### How to complete this task
All of the entries, apart from their pictures, are to be copied verbatim.

### Provided information
- Opening Delimiter -

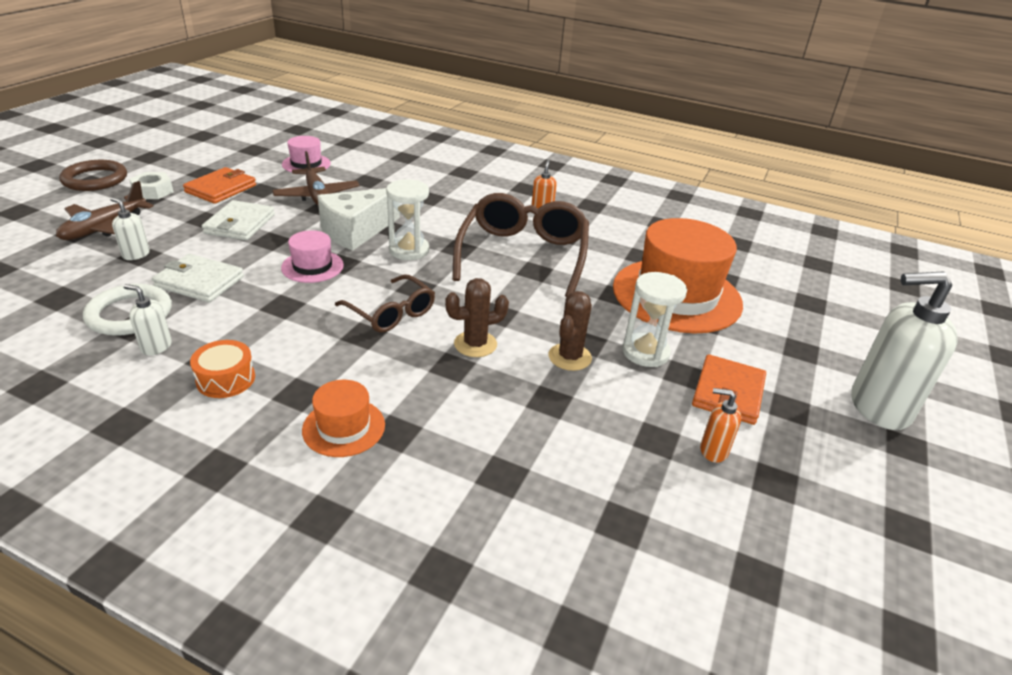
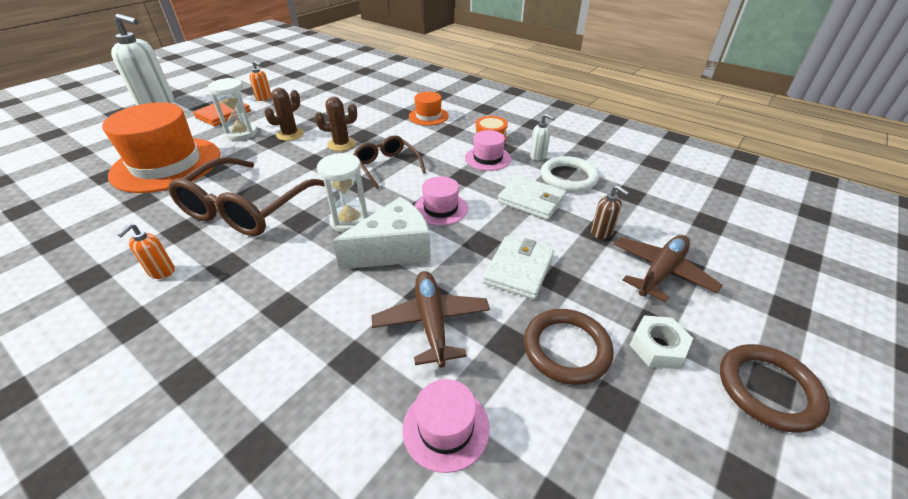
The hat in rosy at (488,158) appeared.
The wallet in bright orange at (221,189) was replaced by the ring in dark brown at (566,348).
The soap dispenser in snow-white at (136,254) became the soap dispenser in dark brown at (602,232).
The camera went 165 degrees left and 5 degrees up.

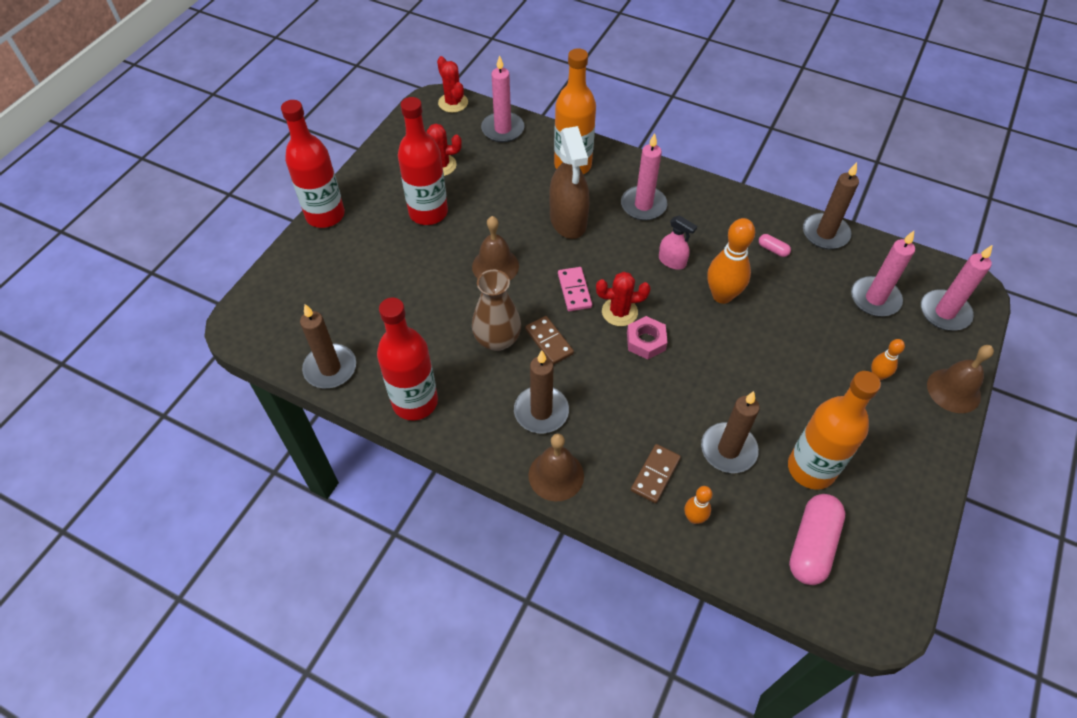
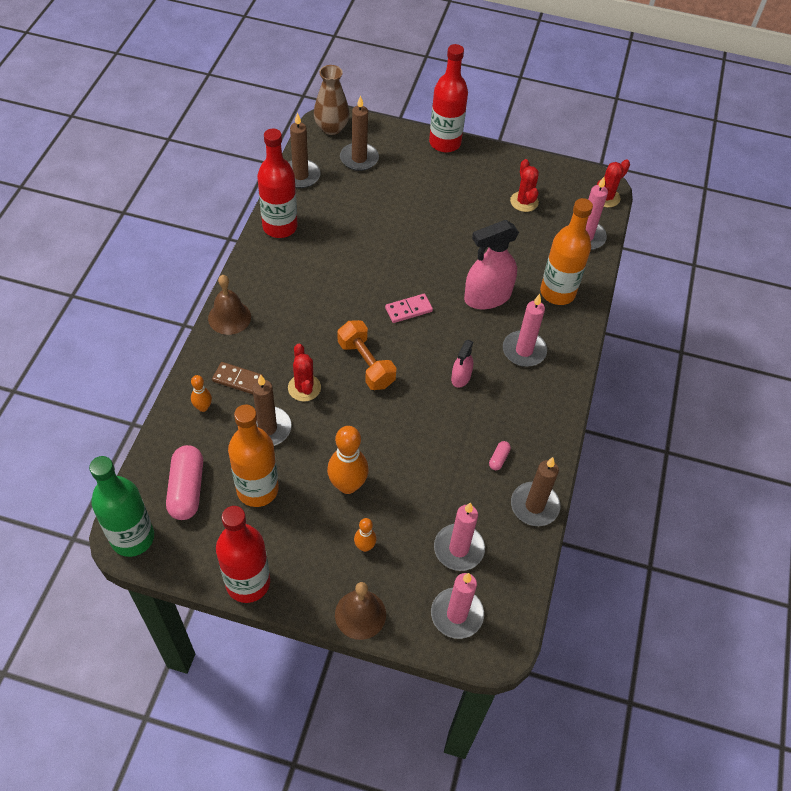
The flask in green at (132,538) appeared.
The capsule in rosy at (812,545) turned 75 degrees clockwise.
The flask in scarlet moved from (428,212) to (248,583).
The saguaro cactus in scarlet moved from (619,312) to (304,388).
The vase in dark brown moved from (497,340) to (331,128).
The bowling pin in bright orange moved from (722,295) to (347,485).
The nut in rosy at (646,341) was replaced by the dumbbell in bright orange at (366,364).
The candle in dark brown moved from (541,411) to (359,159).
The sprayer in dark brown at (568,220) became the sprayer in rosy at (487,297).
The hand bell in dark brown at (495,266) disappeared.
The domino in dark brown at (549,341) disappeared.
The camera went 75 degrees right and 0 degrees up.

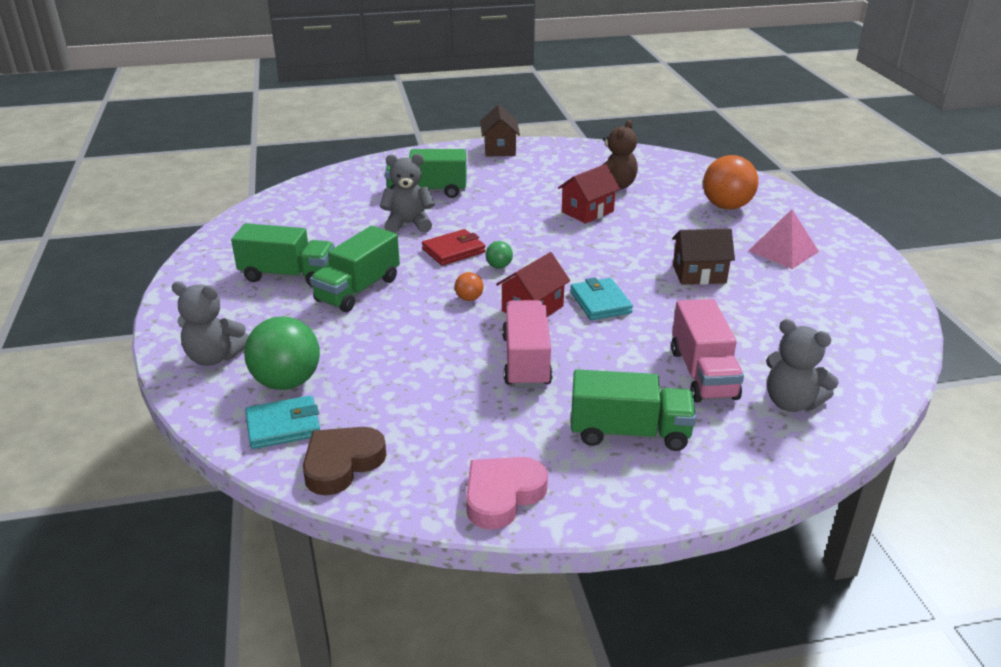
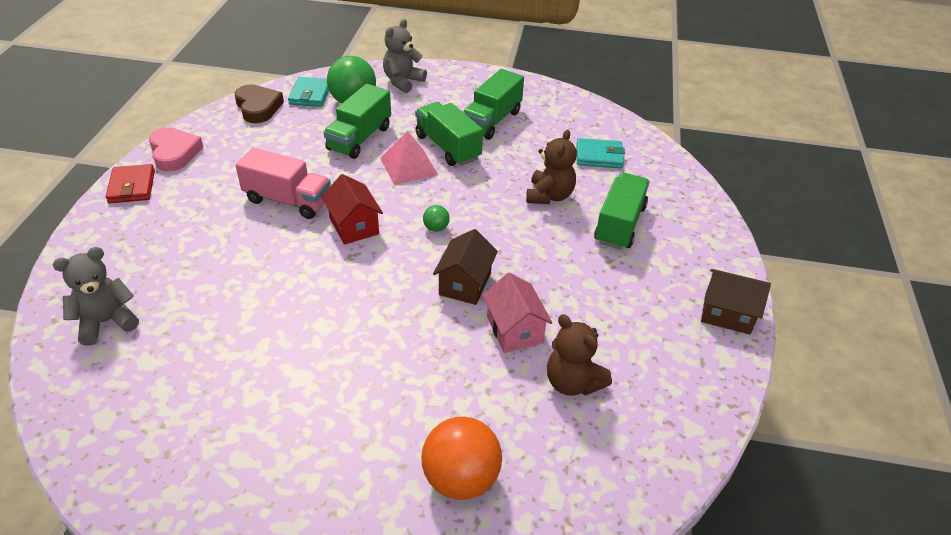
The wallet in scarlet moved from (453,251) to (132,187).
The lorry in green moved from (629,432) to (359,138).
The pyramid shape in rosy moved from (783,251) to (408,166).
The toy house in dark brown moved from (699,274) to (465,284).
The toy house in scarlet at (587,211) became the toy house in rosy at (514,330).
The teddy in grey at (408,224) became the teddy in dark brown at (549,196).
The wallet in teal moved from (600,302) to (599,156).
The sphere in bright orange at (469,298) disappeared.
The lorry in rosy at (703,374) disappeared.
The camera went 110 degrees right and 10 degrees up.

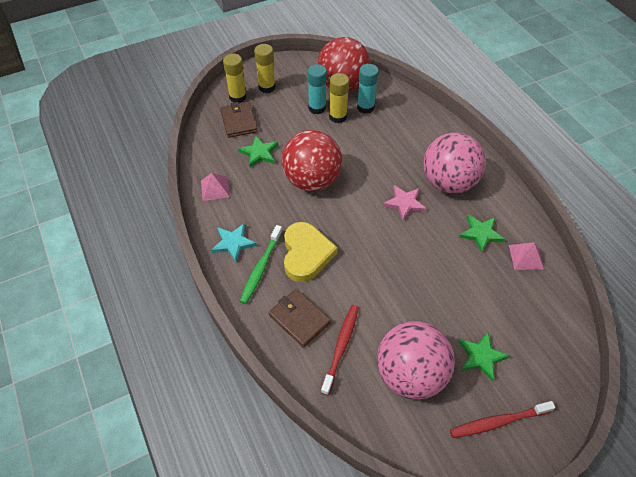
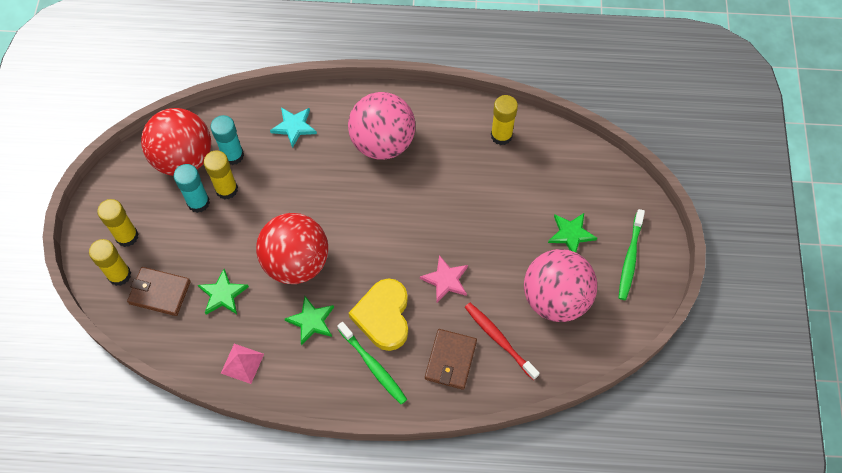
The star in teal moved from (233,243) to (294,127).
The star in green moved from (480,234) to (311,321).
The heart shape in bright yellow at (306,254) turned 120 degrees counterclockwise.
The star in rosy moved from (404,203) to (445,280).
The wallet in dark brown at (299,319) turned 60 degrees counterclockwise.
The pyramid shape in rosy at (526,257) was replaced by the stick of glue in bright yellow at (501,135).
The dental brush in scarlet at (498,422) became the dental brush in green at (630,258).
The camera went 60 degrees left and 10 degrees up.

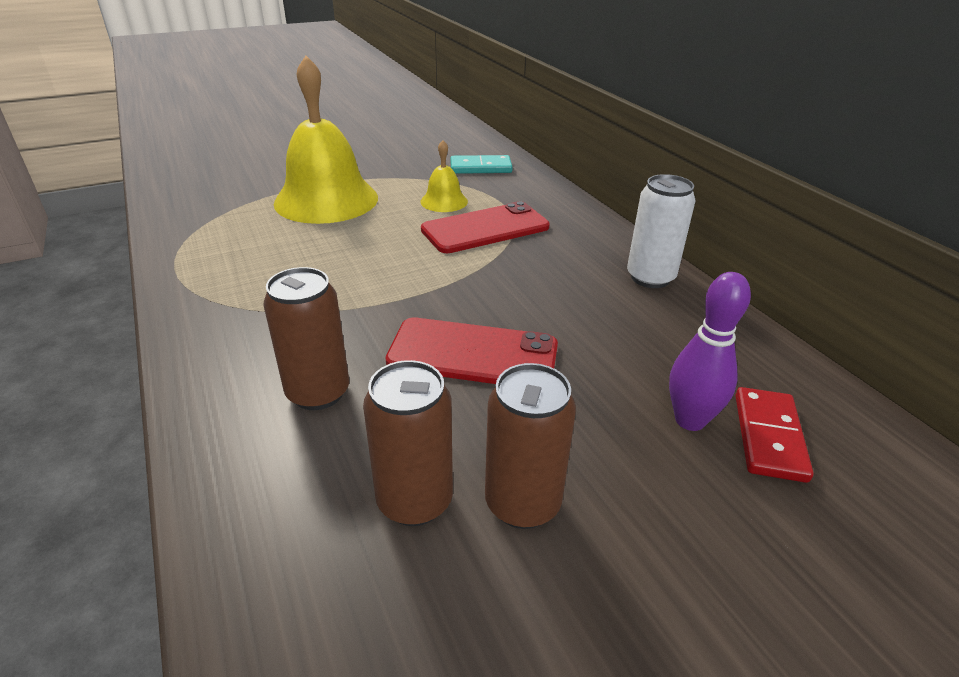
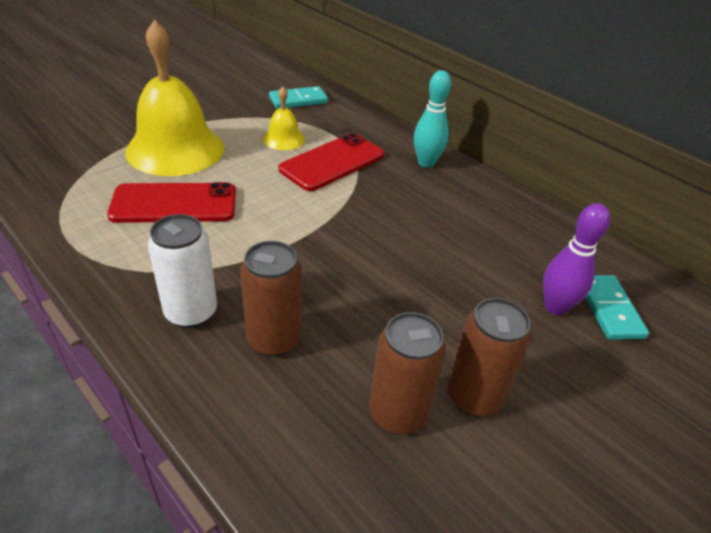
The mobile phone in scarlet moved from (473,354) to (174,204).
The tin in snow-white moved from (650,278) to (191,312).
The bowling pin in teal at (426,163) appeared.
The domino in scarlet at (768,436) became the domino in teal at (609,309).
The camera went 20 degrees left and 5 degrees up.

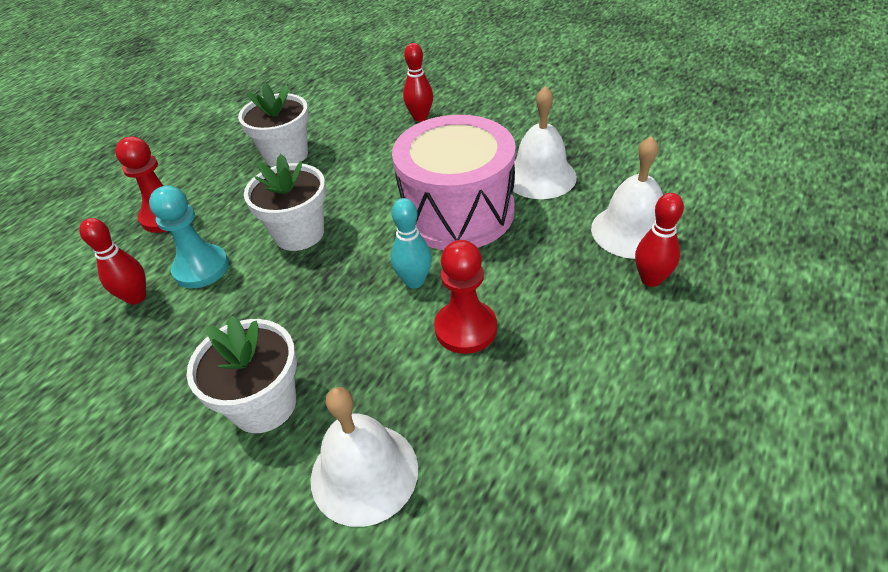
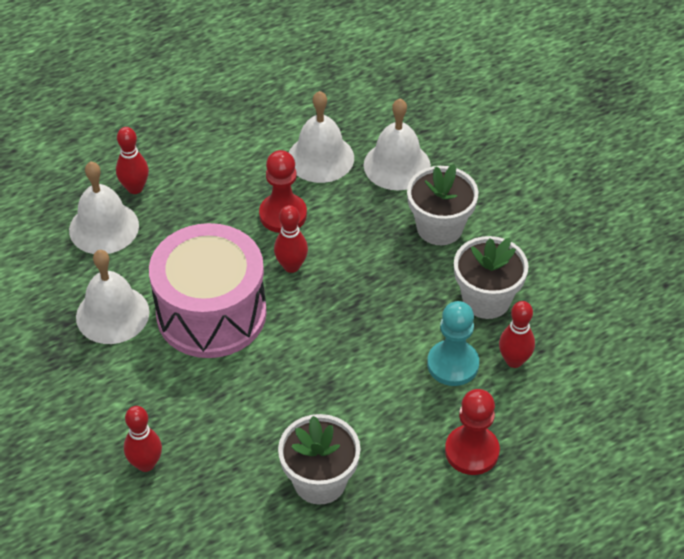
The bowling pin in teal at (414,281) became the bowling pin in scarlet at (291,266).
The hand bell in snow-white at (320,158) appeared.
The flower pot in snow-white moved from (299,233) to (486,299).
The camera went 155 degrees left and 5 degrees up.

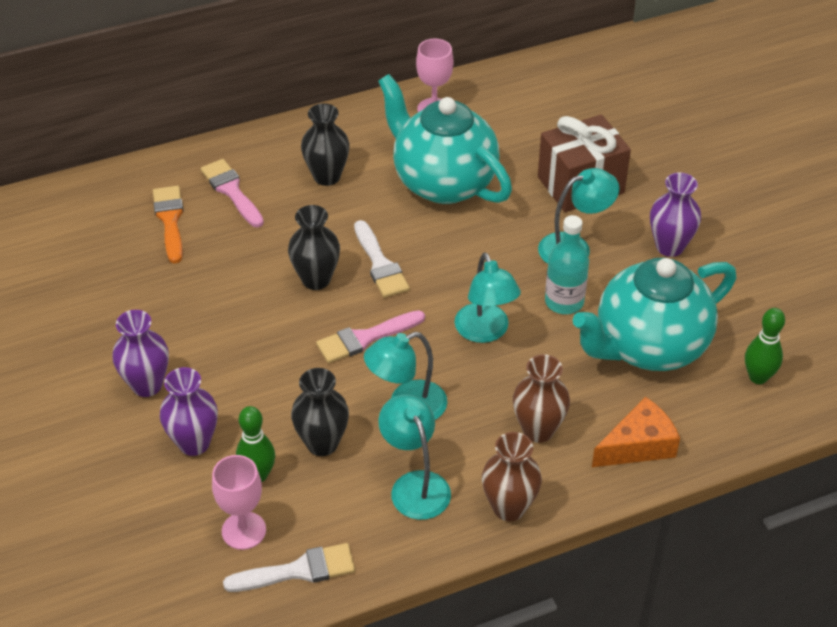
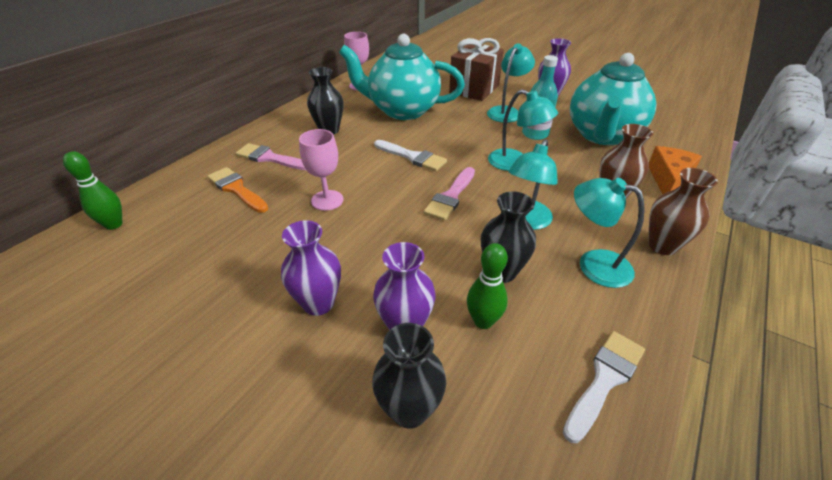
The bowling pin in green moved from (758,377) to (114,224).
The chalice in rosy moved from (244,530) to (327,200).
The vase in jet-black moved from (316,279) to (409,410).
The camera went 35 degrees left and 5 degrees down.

- Closing Delimiter -

### Solution below
The hat in rosy at (488,158) appeared.
The wallet in bright orange at (221,189) was replaced by the ring in dark brown at (566,348).
The soap dispenser in snow-white at (136,254) became the soap dispenser in dark brown at (602,232).
The camera went 165 degrees left and 5 degrees up.

The flask in green at (132,538) appeared.
The capsule in rosy at (812,545) turned 75 degrees clockwise.
The flask in scarlet moved from (428,212) to (248,583).
The saguaro cactus in scarlet moved from (619,312) to (304,388).
The vase in dark brown moved from (497,340) to (331,128).
The bowling pin in bright orange moved from (722,295) to (347,485).
The nut in rosy at (646,341) was replaced by the dumbbell in bright orange at (366,364).
The candle in dark brown moved from (541,411) to (359,159).
The sprayer in dark brown at (568,220) became the sprayer in rosy at (487,297).
The hand bell in dark brown at (495,266) disappeared.
The domino in dark brown at (549,341) disappeared.
The camera went 75 degrees right and 0 degrees up.

The wallet in scarlet moved from (453,251) to (132,187).
The lorry in green moved from (629,432) to (359,138).
The pyramid shape in rosy moved from (783,251) to (408,166).
The toy house in dark brown moved from (699,274) to (465,284).
The toy house in scarlet at (587,211) became the toy house in rosy at (514,330).
The teddy in grey at (408,224) became the teddy in dark brown at (549,196).
The wallet in teal moved from (600,302) to (599,156).
The sphere in bright orange at (469,298) disappeared.
The lorry in rosy at (703,374) disappeared.
The camera went 110 degrees right and 10 degrees up.

The star in teal moved from (233,243) to (294,127).
The star in green moved from (480,234) to (311,321).
The heart shape in bright yellow at (306,254) turned 120 degrees counterclockwise.
The star in rosy moved from (404,203) to (445,280).
The wallet in dark brown at (299,319) turned 60 degrees counterclockwise.
The pyramid shape in rosy at (526,257) was replaced by the stick of glue in bright yellow at (501,135).
The dental brush in scarlet at (498,422) became the dental brush in green at (630,258).
The camera went 60 degrees left and 10 degrees up.

The mobile phone in scarlet moved from (473,354) to (174,204).
The tin in snow-white moved from (650,278) to (191,312).
The bowling pin in teal at (426,163) appeared.
The domino in scarlet at (768,436) became the domino in teal at (609,309).
The camera went 20 degrees left and 5 degrees up.

The bowling pin in teal at (414,281) became the bowling pin in scarlet at (291,266).
The hand bell in snow-white at (320,158) appeared.
The flower pot in snow-white moved from (299,233) to (486,299).
The camera went 155 degrees left and 5 degrees up.

The bowling pin in green moved from (758,377) to (114,224).
The chalice in rosy moved from (244,530) to (327,200).
The vase in jet-black moved from (316,279) to (409,410).
The camera went 35 degrees left and 5 degrees down.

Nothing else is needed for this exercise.